++++ DATA TO EXAMINE ++++
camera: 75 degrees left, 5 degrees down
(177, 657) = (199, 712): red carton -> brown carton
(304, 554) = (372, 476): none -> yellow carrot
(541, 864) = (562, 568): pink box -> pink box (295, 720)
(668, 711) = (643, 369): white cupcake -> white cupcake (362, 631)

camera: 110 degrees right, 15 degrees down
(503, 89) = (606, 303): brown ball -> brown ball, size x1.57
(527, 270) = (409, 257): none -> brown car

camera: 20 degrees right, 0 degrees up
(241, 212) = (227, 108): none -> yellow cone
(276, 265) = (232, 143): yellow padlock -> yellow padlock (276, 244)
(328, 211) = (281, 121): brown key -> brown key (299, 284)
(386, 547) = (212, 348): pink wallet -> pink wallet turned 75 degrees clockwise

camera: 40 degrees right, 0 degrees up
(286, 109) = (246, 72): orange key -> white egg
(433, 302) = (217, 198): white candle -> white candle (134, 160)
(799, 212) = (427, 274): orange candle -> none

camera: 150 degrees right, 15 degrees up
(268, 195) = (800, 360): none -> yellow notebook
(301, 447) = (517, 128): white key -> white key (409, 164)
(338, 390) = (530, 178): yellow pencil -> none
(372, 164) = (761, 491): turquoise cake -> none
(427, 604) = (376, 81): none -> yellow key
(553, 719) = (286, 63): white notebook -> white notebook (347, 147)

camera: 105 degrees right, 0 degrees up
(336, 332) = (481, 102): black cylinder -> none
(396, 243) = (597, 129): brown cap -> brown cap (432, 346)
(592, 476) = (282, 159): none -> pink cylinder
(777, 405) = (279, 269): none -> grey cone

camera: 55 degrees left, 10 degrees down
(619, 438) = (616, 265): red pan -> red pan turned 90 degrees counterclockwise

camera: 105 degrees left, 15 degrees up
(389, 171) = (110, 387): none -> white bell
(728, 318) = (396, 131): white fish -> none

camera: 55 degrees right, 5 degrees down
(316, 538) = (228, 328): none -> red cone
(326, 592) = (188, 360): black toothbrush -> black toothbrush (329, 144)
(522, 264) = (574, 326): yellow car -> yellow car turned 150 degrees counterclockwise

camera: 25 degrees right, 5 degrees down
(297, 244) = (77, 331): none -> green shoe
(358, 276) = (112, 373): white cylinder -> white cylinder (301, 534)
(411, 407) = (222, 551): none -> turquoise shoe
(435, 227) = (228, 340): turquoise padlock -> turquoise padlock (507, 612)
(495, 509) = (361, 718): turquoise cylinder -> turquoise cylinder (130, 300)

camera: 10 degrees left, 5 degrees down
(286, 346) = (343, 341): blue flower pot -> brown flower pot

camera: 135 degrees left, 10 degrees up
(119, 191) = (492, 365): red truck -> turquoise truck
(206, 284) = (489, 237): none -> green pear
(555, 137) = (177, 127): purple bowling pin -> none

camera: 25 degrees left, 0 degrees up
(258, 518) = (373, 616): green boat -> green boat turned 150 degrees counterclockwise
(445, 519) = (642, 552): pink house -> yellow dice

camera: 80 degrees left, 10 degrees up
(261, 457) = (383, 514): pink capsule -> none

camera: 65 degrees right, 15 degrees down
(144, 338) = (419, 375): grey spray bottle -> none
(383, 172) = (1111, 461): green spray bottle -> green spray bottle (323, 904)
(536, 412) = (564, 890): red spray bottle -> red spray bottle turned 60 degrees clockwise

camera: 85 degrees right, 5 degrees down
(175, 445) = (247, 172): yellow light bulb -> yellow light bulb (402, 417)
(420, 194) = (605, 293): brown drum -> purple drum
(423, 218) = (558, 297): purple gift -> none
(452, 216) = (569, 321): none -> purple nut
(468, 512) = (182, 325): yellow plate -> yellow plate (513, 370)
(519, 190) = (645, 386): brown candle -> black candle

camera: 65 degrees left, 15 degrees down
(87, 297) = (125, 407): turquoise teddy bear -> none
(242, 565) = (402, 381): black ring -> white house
++++
• [WHAT YOU WILL DO]:
Starting at the top of the data above, repeat every line exactly until the line containing "(386, 547) = (212, 348): pink" has been given, then stop.

• [EXERCISE SOLUTION]:
camera: 75 degrees left, 5 degrees down
(177, 657) = (199, 712): red carton -> brown carton
(304, 554) = (372, 476): none -> yellow carrot
(541, 864) = (562, 568): pink box -> pink box (295, 720)
(668, 711) = (643, 369): white cupcake -> white cupcake (362, 631)

camera: 110 degrees right, 15 degrees down
(503, 89) = (606, 303): brown ball -> brown ball, size x1.57
(527, 270) = (409, 257): none -> brown car

camera: 20 degrees right, 0 degrees up
(241, 212) = (227, 108): none -> yellow cone
(276, 265) = (232, 143): yellow padlock -> yellow padlock (276, 244)
(328, 211) = (281, 121): brown key -> brown key (299, 284)
(386, 547) = (212, 348): pink wallet -> pink wallet turned 75 degrees clockwise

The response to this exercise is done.